INSTRUCTIONS TO FOLLOW.
Copy every line of the records below where the word "round" occurs.

(Beginning of RECORDED INFORMATION)

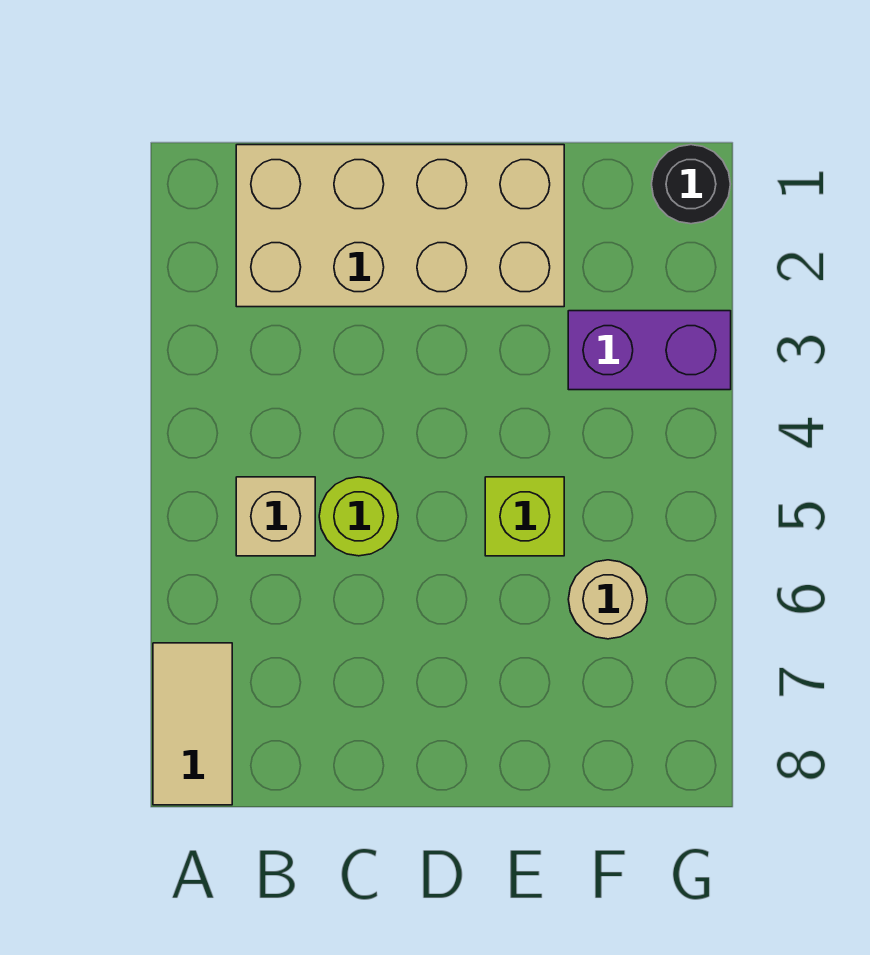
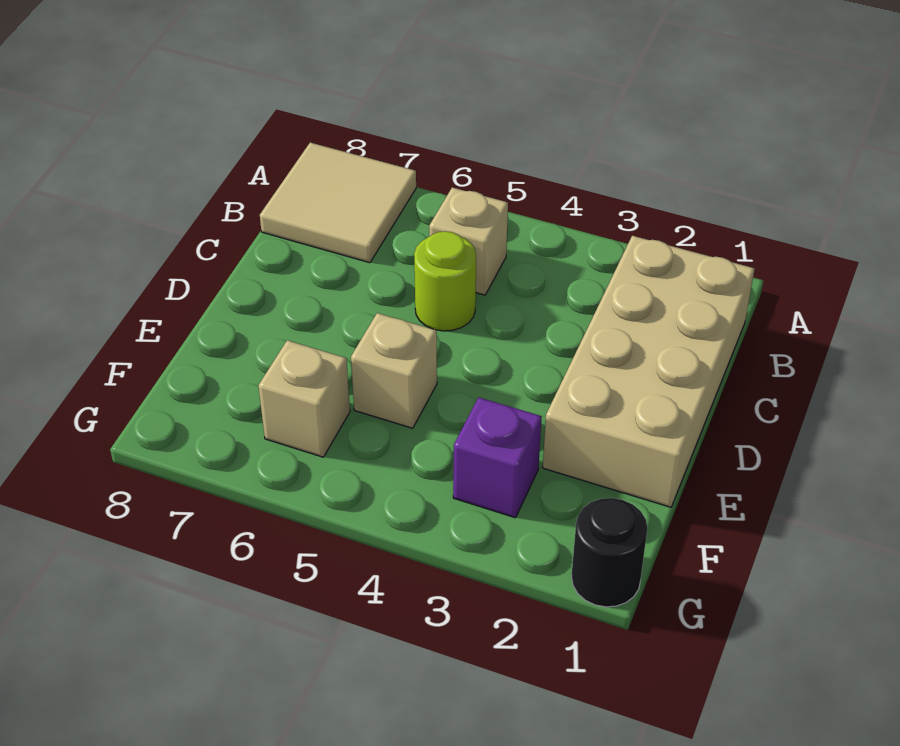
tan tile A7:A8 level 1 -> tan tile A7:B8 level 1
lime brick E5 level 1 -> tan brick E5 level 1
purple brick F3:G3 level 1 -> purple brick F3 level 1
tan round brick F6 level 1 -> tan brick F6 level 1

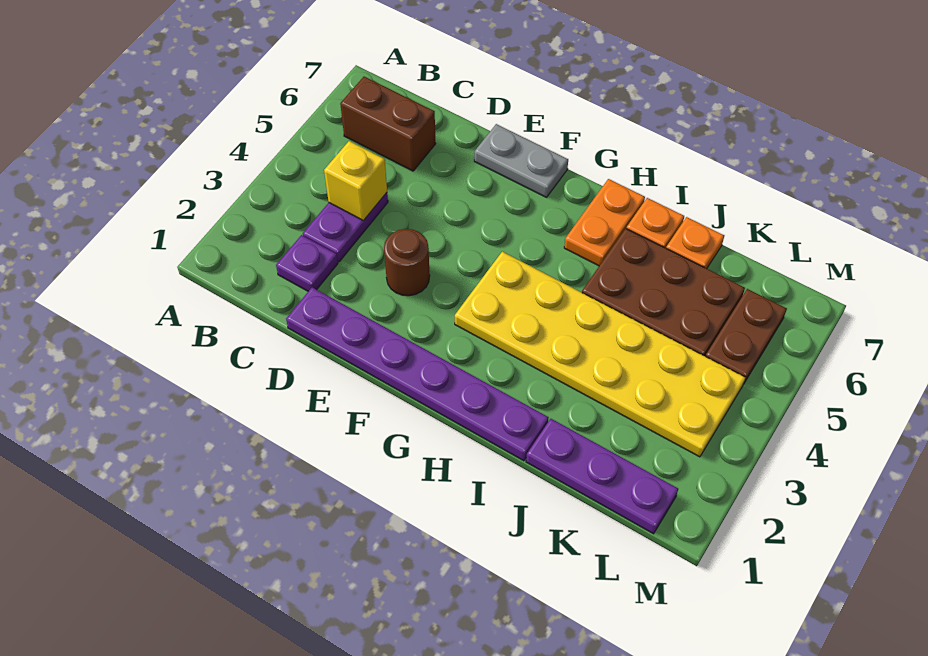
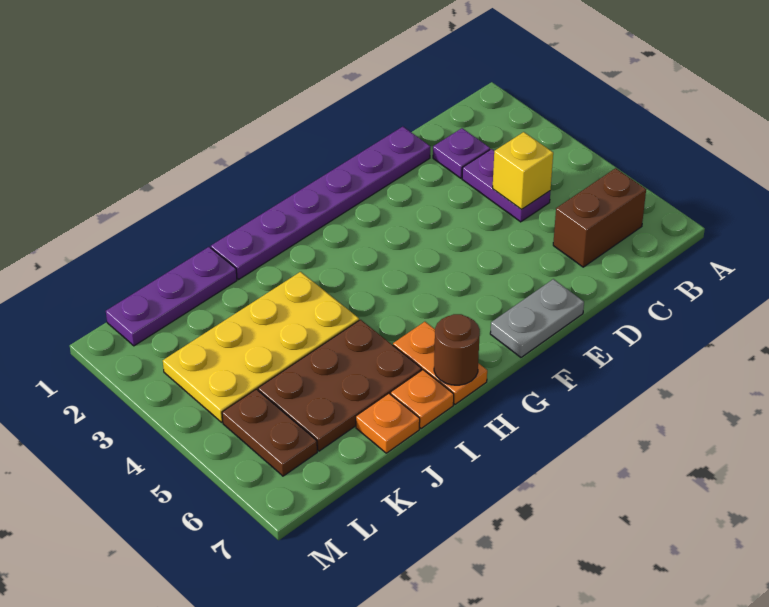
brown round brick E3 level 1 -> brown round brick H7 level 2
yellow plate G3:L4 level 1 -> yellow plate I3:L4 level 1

(End of RECORDED INFORMATION)

SOLVED PROBLEM.
tan round brick F6 level 1 -> tan brick F6 level 1
brown round brick E3 level 1 -> brown round brick H7 level 2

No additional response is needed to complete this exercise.